[Data provided]
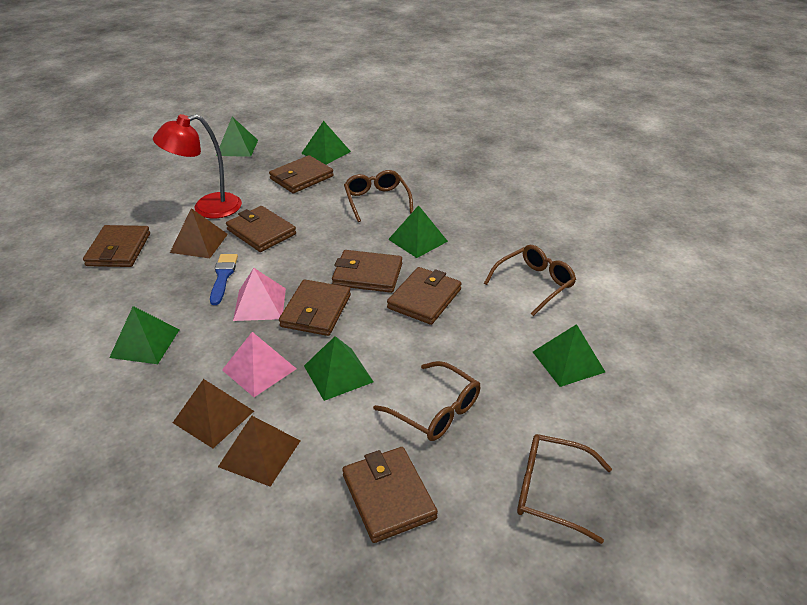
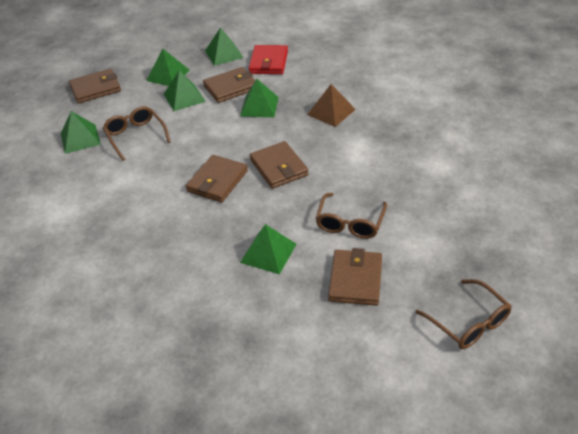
blue brush: 1 -> 0
brown glasses: 4 -> 3
brown pyramid: 3 -> 1
brown wallet: 7 -> 5
pink pyramid: 2 -> 0
red lamp: 1 -> 0
red wallet: 0 -> 1

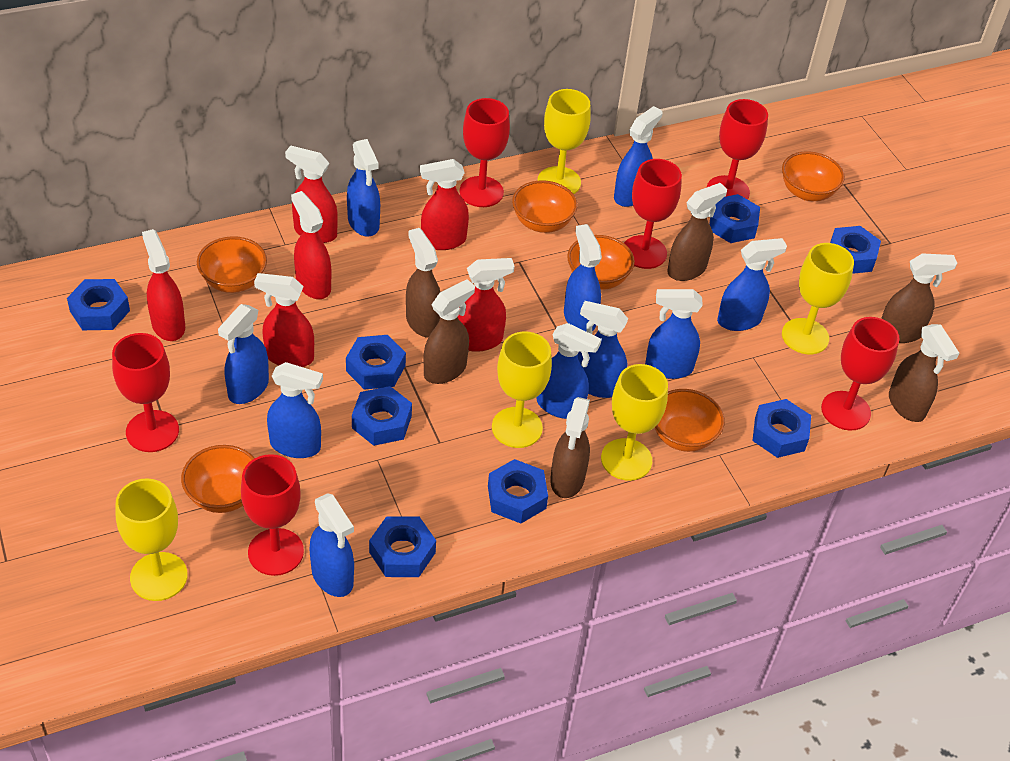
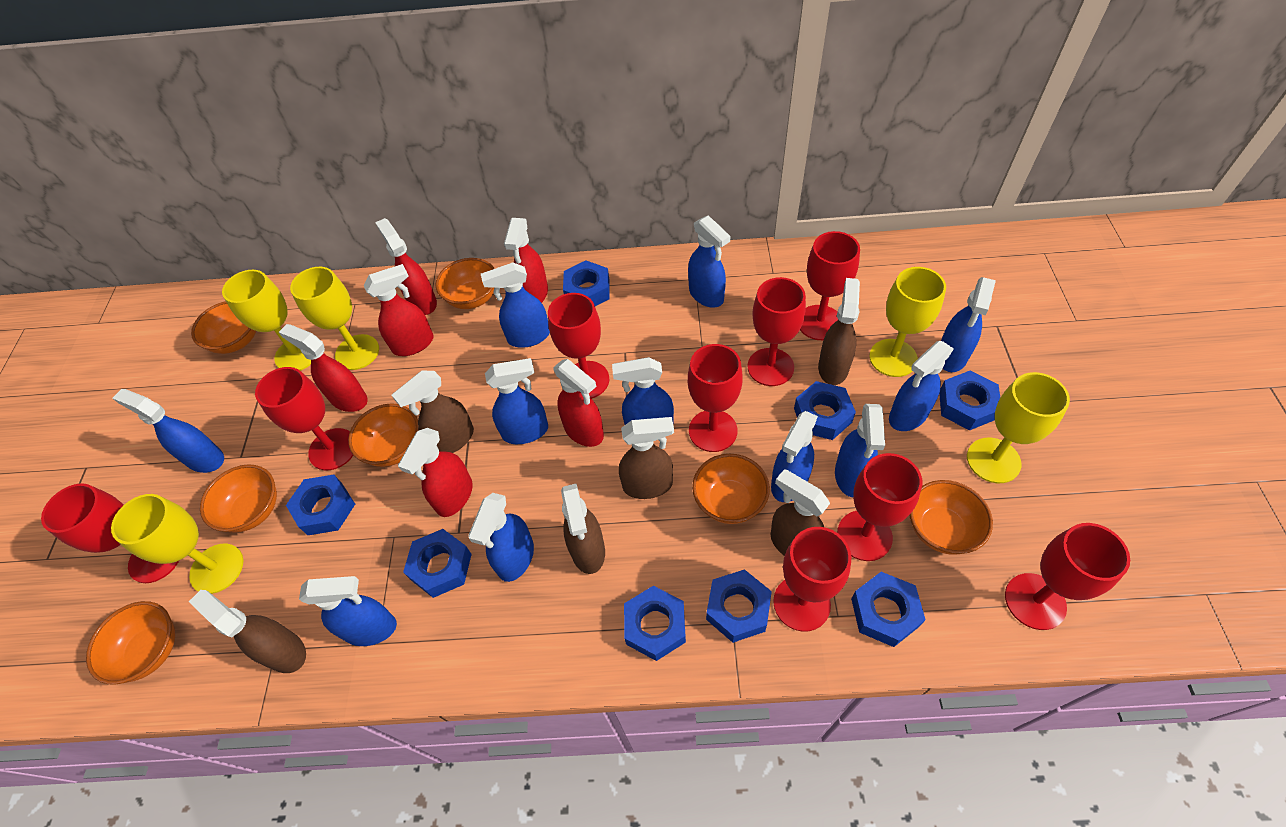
blue spray bottle: 10 -> 11
orange bowl: 6 -> 7
red goblet: 6 -> 9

[Instructions to follow] The required output is the span of lines from the line with "brown wallet: 7 -> 5" through the final line of the listing above, reproduced exactly, minus the pictures.

[Answer box]
brown wallet: 7 -> 5
pink pyramid: 2 -> 0
red lamp: 1 -> 0
red wallet: 0 -> 1

blue spray bottle: 10 -> 11
orange bowl: 6 -> 7
red goblet: 6 -> 9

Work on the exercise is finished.